──────── Given records ────────

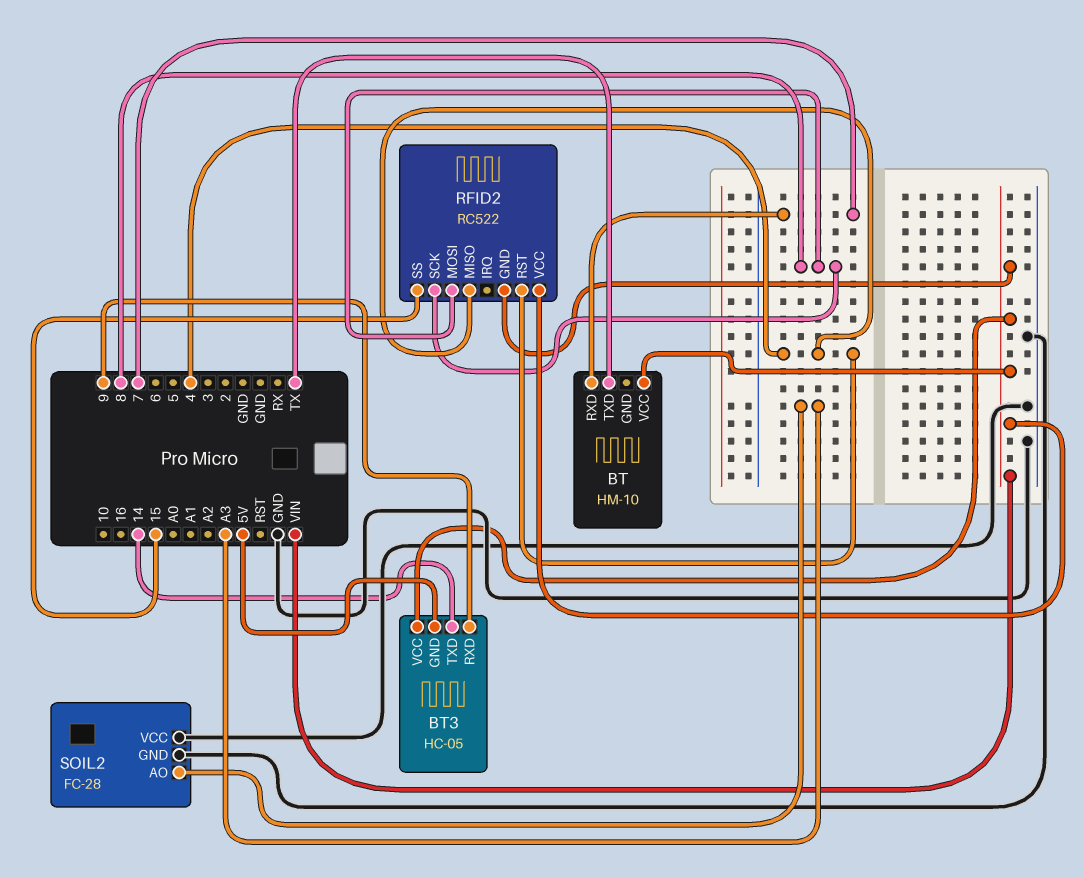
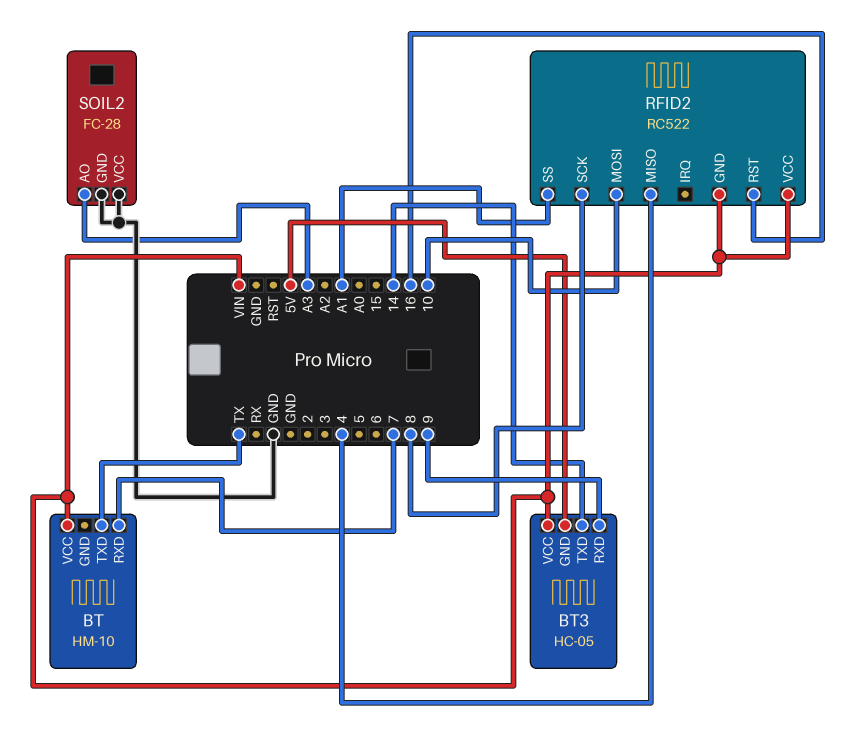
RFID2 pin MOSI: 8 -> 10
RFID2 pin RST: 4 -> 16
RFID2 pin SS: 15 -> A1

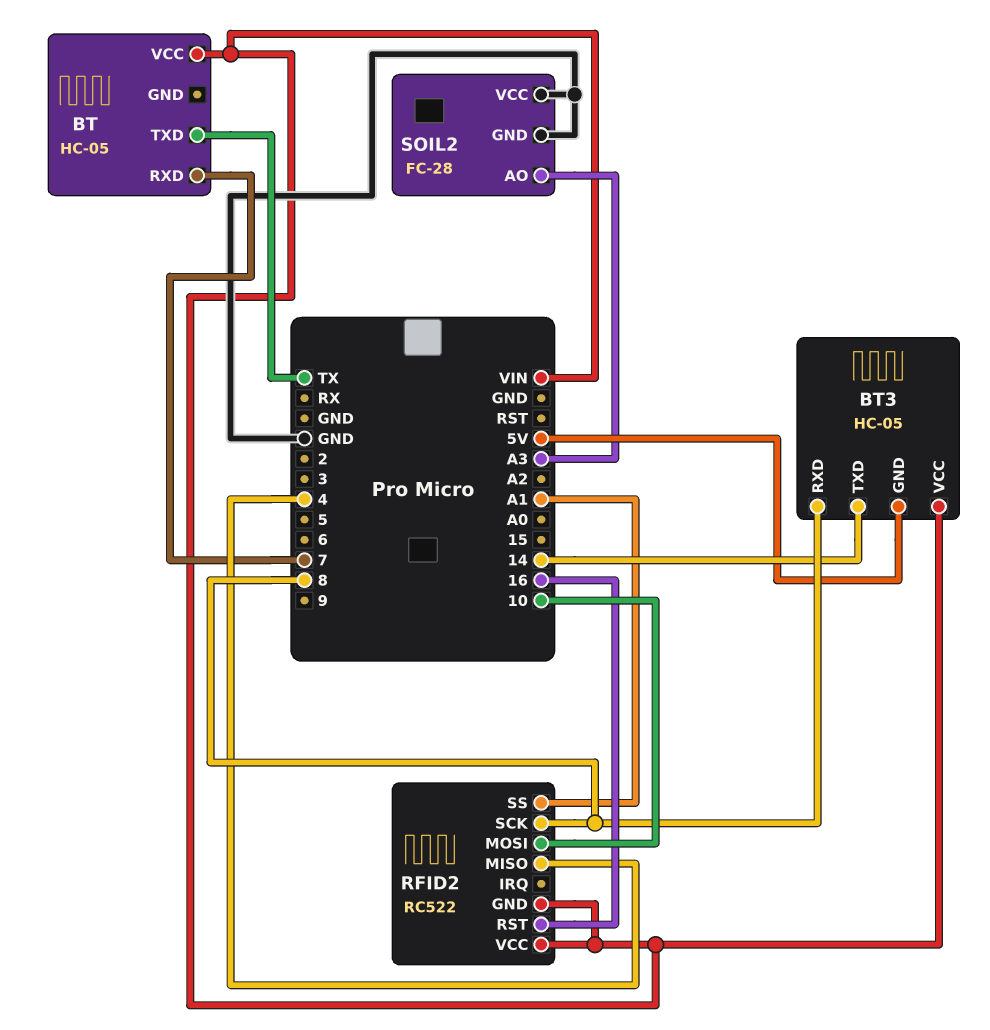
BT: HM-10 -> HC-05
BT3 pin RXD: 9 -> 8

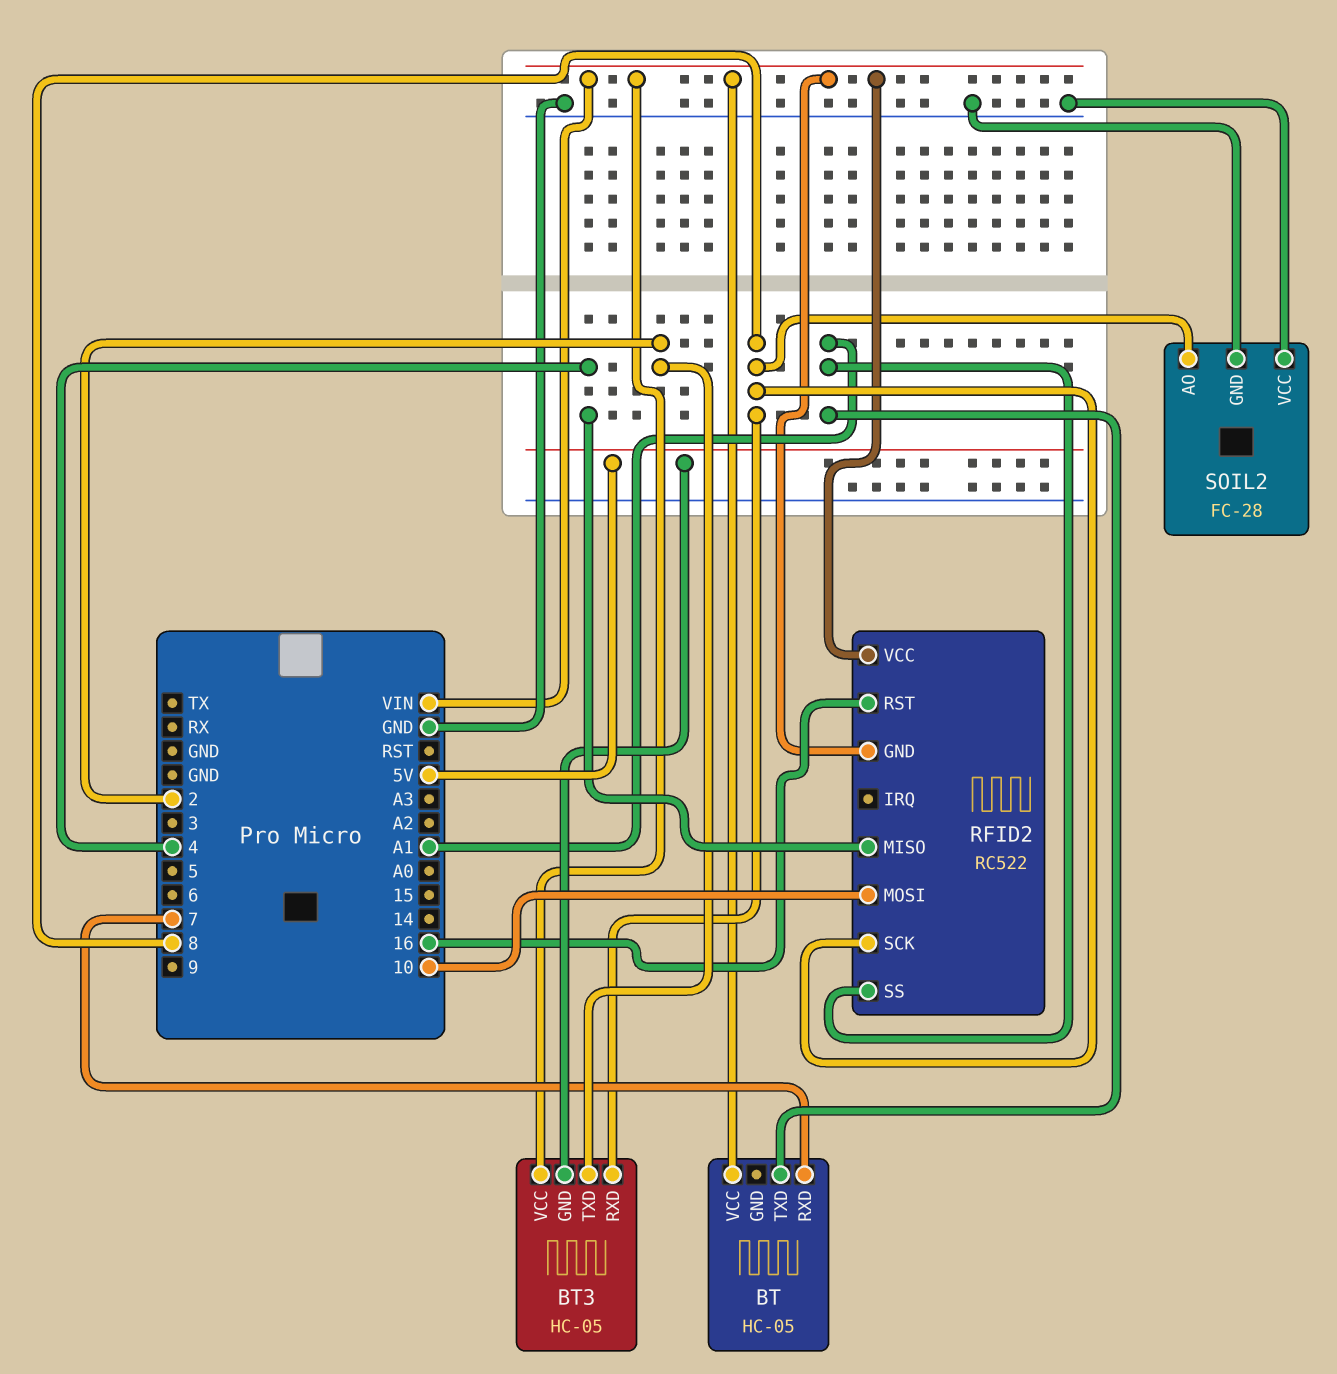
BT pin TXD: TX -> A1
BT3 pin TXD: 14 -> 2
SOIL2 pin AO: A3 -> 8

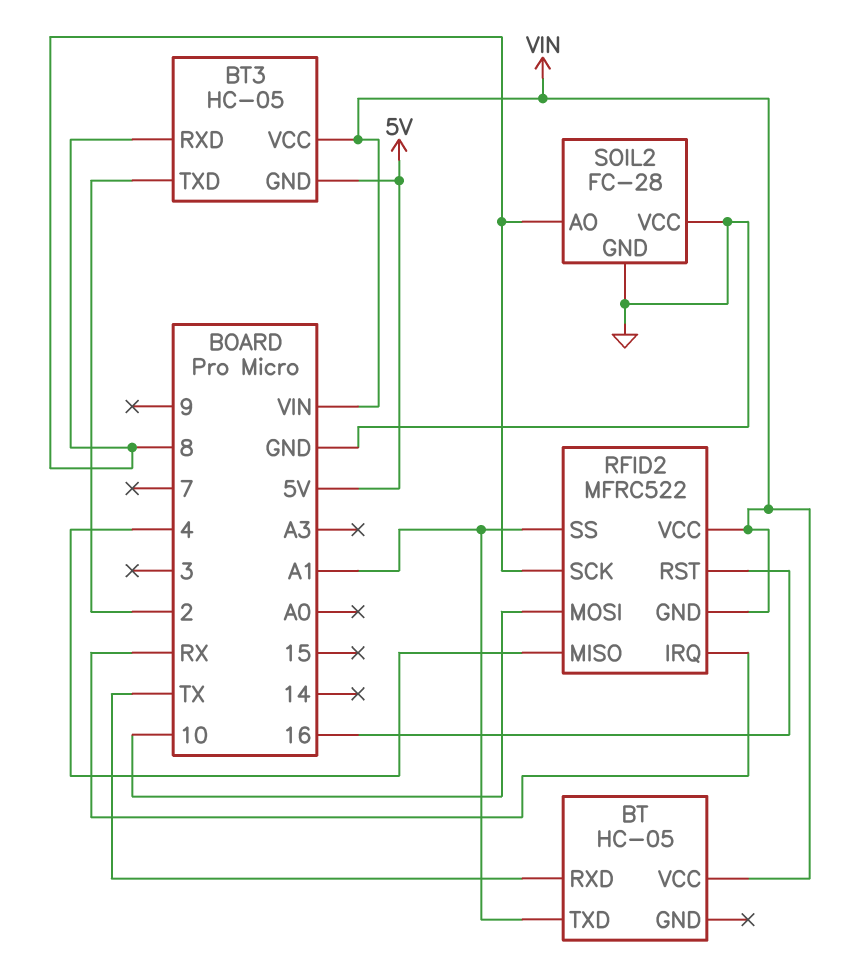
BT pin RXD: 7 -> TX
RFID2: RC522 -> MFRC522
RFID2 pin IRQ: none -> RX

────────

> _Task objective_
Repeat the listing exactly, minus its pictures.

> _Answer section_
RFID2 pin MOSI: 8 -> 10
RFID2 pin RST: 4 -> 16
RFID2 pin SS: 15 -> A1

BT: HM-10 -> HC-05
BT3 pin RXD: 9 -> 8

BT pin TXD: TX -> A1
BT3 pin TXD: 14 -> 2
SOIL2 pin AO: A3 -> 8

BT pin RXD: 7 -> TX
RFID2: RC522 -> MFRC522
RFID2 pin IRQ: none -> RX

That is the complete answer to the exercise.